WHAT YOU WILL DO
Copy the data from the line that contains "SW1: button (5V, BTN) -> switch (5V, BTN)" to its last line, exactly, including both of those lines and leaving out everything before.

(Beginning of INPUT MATERIAL)

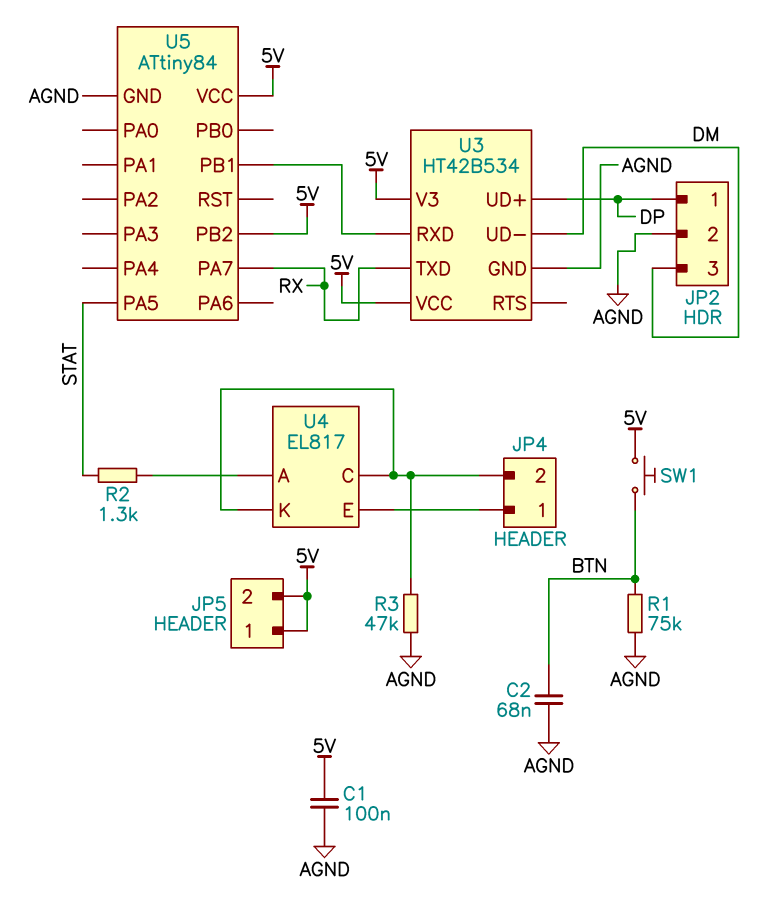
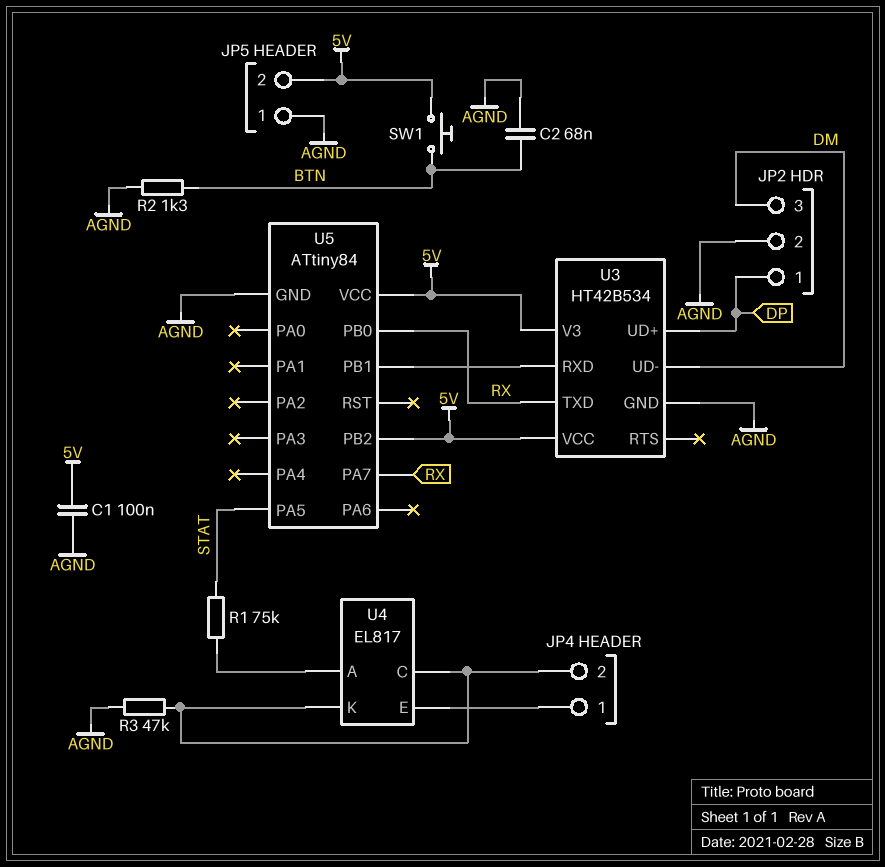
JP5 pin 1: 5V -> AGND
R1: 75k (AGND, BTN) -> 75k (STAT, U4/A)
R2: 1.3k (STAT, U4/A) -> 1.3k (AGND, BTN)
U5 pin PB0: none -> RX

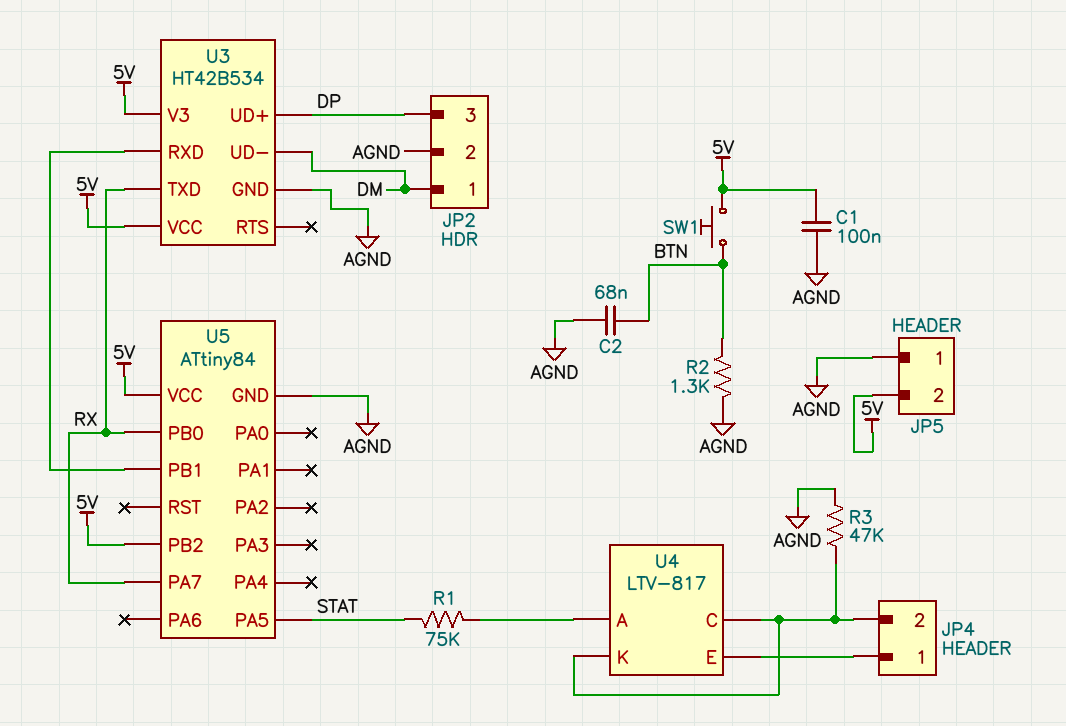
JP2 pin 1: DP -> DM
JP2 pin 3: DM -> DP
U4: EL817 -> LTV-817

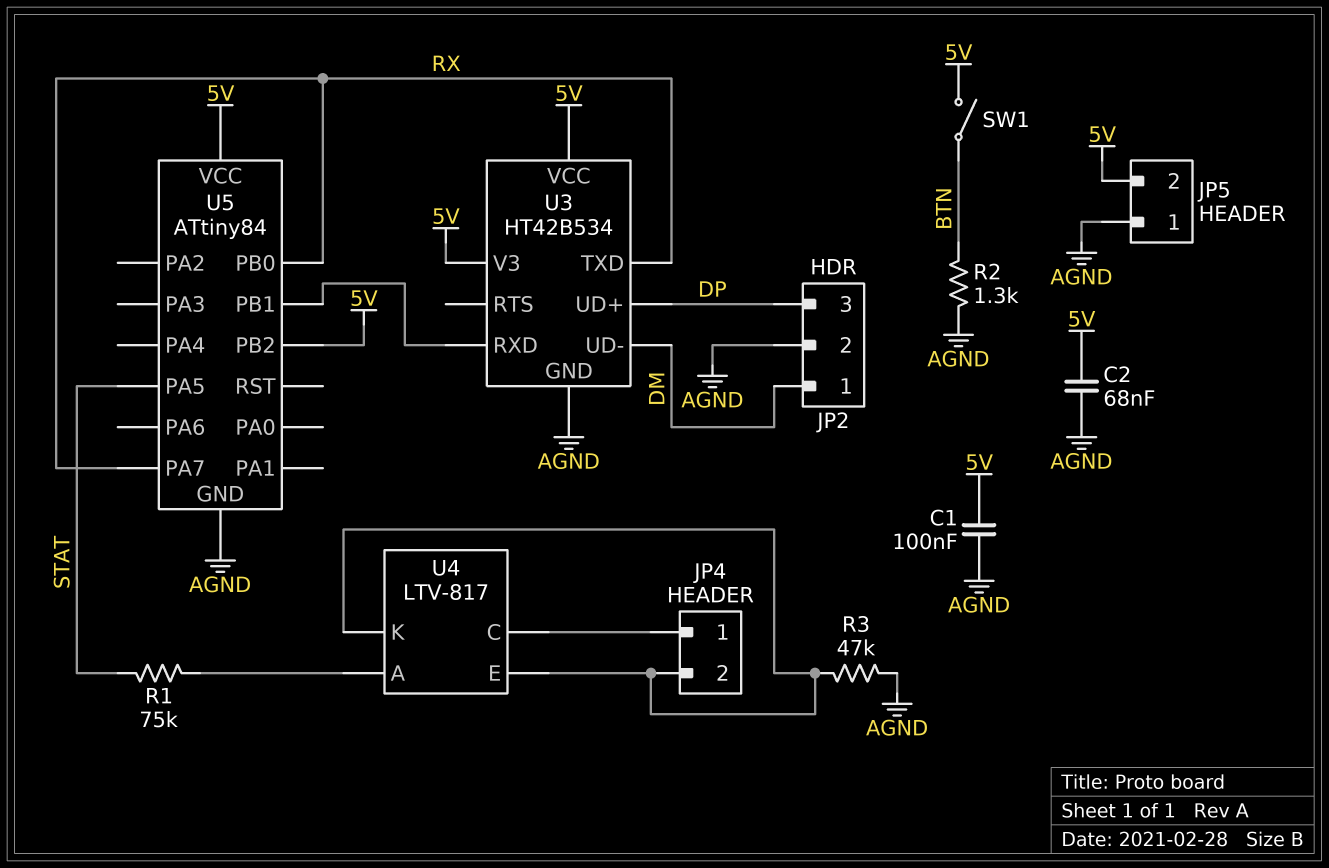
C2: 68nF (AGND, BTN) -> 68nF (5V, AGND)
SW1: button (5V, BTN) -> switch (5V, BTN)
U4 pin C: JP4/2 -> JP4/1
U4 pin E: JP4/1 -> JP4/2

(End of INPUT MATERIAL)

TASK OUTPUT
SW1: button (5V, BTN) -> switch (5V, BTN)
U4 pin C: JP4/2 -> JP4/1
U4 pin E: JP4/1 -> JP4/2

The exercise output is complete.